## YOUR INSTRUCTIONS
Word for word, transcribe the data below from the line with "pink lamp [534,253,582,325]" to the line with "orange notebook [509,275,741,438]", keeping both of those lines.

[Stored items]
——

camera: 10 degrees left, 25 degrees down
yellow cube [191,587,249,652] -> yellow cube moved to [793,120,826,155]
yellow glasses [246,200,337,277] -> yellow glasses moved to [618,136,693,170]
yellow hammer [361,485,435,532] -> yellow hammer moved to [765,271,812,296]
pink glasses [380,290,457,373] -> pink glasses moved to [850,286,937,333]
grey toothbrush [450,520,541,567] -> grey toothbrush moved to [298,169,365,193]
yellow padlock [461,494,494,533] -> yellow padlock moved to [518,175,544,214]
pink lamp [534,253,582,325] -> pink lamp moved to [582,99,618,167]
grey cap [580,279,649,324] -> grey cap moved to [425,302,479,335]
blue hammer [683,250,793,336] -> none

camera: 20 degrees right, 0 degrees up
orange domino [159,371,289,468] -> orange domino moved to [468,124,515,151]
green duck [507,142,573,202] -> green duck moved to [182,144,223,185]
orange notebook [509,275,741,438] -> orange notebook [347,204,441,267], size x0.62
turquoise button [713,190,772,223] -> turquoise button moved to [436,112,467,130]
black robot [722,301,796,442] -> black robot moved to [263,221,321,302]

——

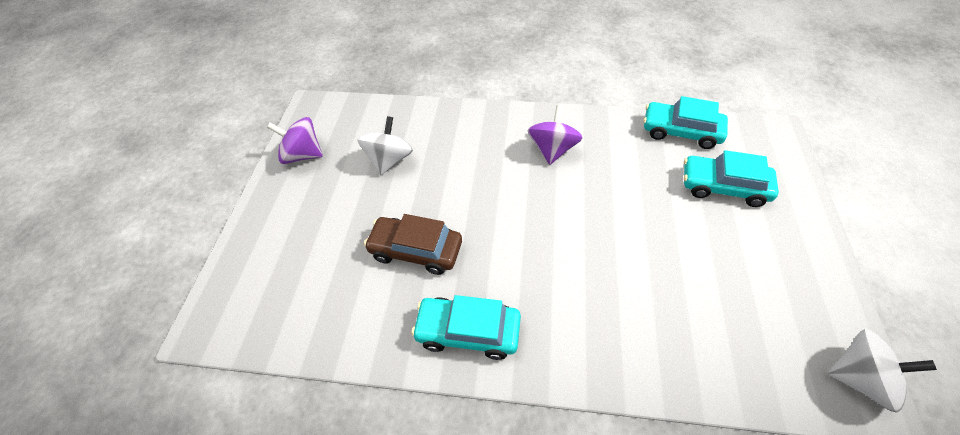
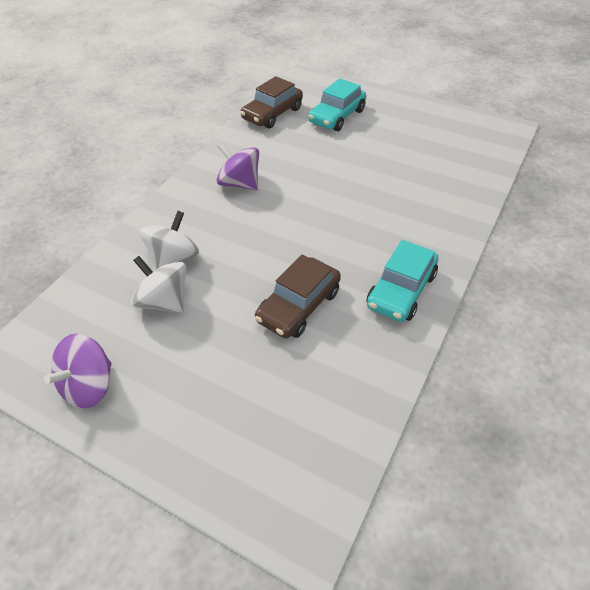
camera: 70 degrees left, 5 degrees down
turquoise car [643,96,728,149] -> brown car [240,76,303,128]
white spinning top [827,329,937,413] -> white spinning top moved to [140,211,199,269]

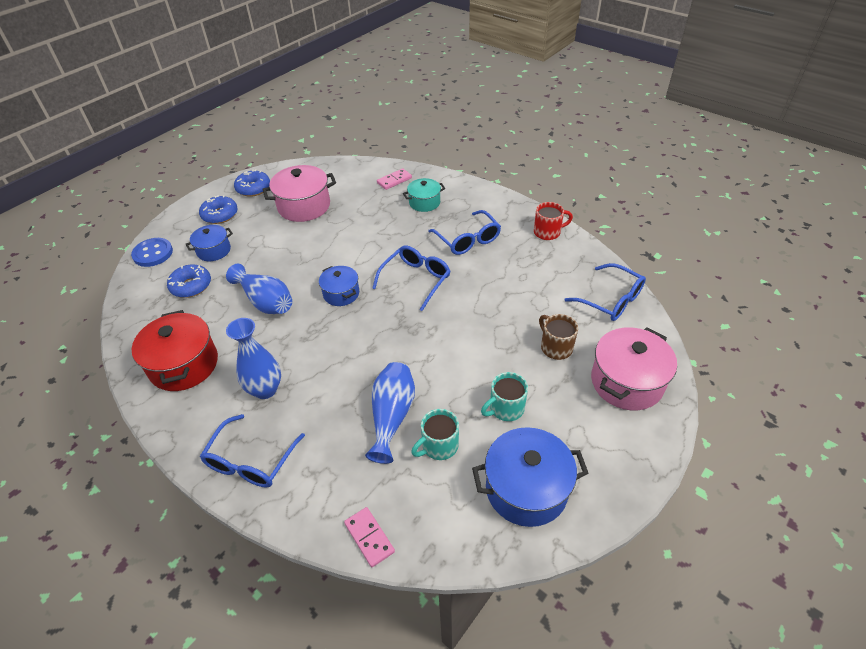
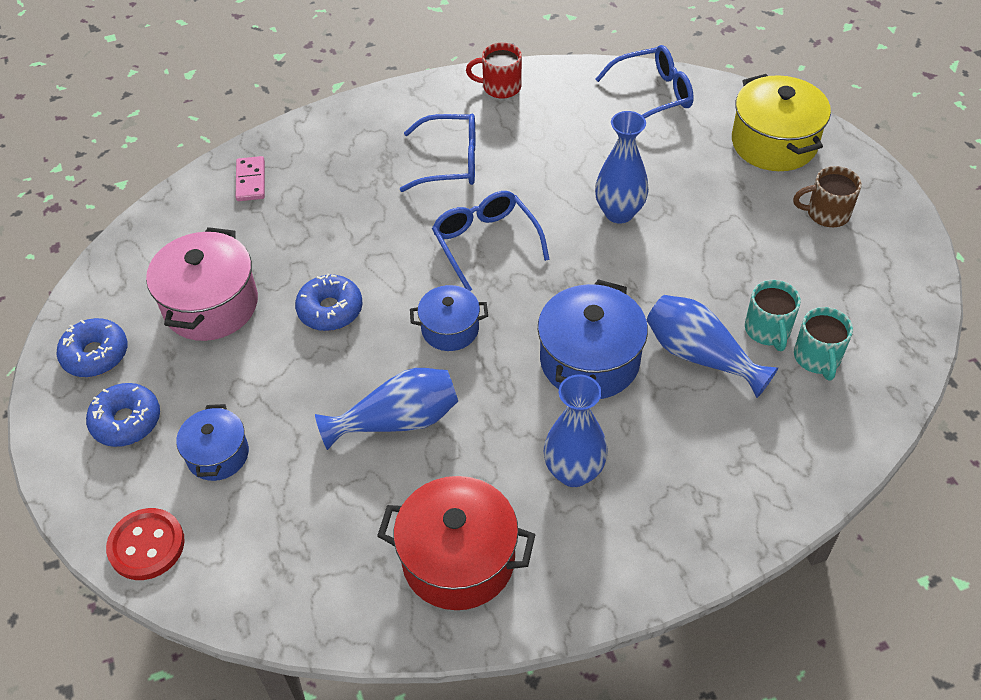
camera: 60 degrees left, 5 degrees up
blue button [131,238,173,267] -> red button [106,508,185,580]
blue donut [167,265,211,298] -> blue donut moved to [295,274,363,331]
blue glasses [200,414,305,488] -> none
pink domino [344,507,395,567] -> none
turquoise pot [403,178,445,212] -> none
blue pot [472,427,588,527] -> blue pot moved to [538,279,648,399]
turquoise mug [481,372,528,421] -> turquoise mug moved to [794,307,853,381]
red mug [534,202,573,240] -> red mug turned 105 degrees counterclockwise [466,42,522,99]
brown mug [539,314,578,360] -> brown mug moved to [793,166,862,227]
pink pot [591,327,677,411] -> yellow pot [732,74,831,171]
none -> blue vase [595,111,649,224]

——

## TASK SOLUTION
pink lamp [534,253,582,325] -> pink lamp moved to [582,99,618,167]
grey cap [580,279,649,324] -> grey cap moved to [425,302,479,335]
blue hammer [683,250,793,336] -> none

camera: 20 degrees right, 0 degrees up
orange domino [159,371,289,468] -> orange domino moved to [468,124,515,151]
green duck [507,142,573,202] -> green duck moved to [182,144,223,185]
orange notebook [509,275,741,438] -> orange notebook [347,204,441,267], size x0.62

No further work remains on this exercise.